Stored items from a collection
• • • • •

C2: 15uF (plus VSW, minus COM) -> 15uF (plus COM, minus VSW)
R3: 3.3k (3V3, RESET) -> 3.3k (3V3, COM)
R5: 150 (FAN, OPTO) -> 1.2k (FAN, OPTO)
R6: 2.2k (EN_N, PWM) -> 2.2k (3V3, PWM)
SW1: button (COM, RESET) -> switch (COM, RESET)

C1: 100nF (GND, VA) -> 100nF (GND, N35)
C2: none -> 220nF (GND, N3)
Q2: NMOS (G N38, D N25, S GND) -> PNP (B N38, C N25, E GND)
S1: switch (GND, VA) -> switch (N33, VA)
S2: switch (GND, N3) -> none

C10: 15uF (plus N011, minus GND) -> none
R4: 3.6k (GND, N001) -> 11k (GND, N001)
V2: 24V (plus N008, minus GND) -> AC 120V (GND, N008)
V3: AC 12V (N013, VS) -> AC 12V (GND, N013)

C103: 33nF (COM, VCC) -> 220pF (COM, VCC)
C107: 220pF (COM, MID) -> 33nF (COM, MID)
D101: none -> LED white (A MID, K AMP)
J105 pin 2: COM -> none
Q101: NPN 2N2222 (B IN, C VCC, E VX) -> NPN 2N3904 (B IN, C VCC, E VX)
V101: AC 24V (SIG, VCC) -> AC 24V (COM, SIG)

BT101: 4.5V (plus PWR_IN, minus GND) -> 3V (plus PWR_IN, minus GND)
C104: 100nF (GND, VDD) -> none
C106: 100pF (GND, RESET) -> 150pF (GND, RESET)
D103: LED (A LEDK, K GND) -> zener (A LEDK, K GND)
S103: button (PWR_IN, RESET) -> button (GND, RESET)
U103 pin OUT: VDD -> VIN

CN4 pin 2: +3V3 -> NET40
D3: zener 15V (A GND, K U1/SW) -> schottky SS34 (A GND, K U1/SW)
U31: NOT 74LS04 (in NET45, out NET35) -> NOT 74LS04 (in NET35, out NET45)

• • • • •

**Problem to solve:**
The answer must be all the lines above that hold the word "zener".

**Answer to the problem:**
D103: LED (A LEDK, K GND) -> zener (A LEDK, K GND)
D3: zener 15V (A GND, K U1/SW) -> schottky SS34 (A GND, K U1/SW)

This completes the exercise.